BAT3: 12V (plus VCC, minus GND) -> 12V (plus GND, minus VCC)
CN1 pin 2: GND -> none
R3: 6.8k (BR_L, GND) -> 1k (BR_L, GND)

——

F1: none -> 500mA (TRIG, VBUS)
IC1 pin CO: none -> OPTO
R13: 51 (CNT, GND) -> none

——

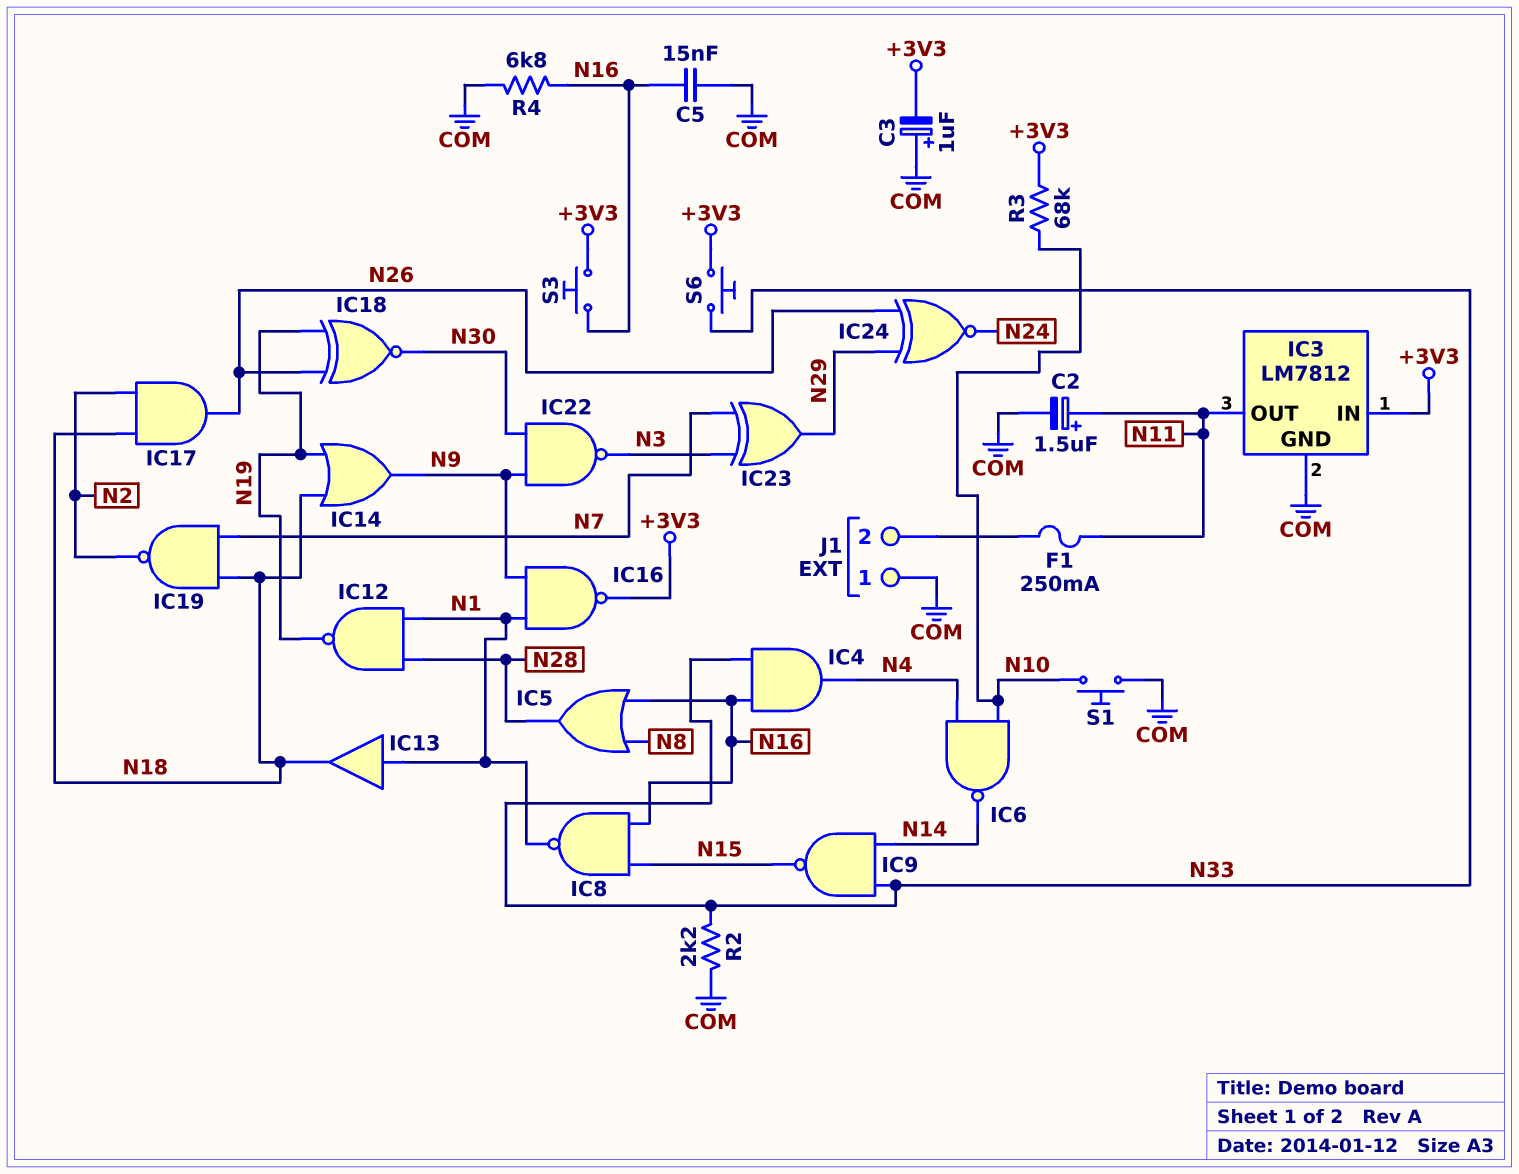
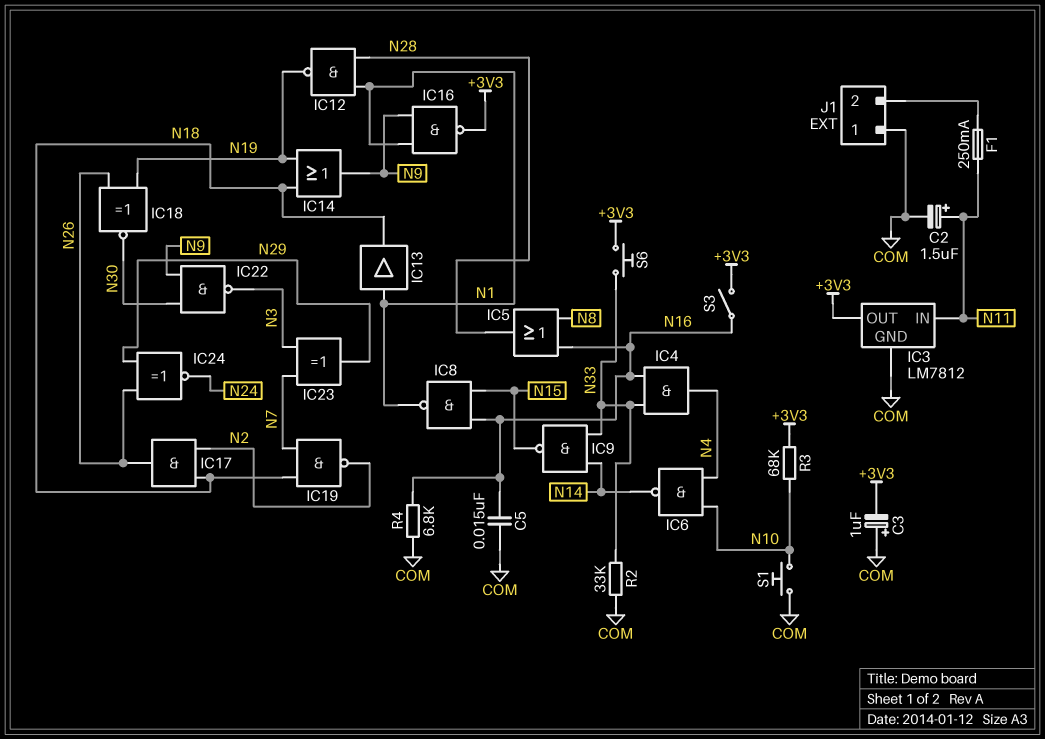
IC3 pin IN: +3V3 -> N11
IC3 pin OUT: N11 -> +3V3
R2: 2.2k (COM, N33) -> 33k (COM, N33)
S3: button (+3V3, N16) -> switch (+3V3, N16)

——

* _AIM OF THE EXERCISE_:
Each line in the listing above from the one containing "BAT3: 12V (plus" through the one containing "R3: 6.8k (BR_L, GND) -> 1k (BR_L, GND)" should be repeated exactly, and no other line.

* _PROBLEM SOLUTION_:
BAT3: 12V (plus VCC, minus GND) -> 12V (plus GND, minus VCC)
CN1 pin 2: GND -> none
R3: 6.8k (BR_L, GND) -> 1k (BR_L, GND)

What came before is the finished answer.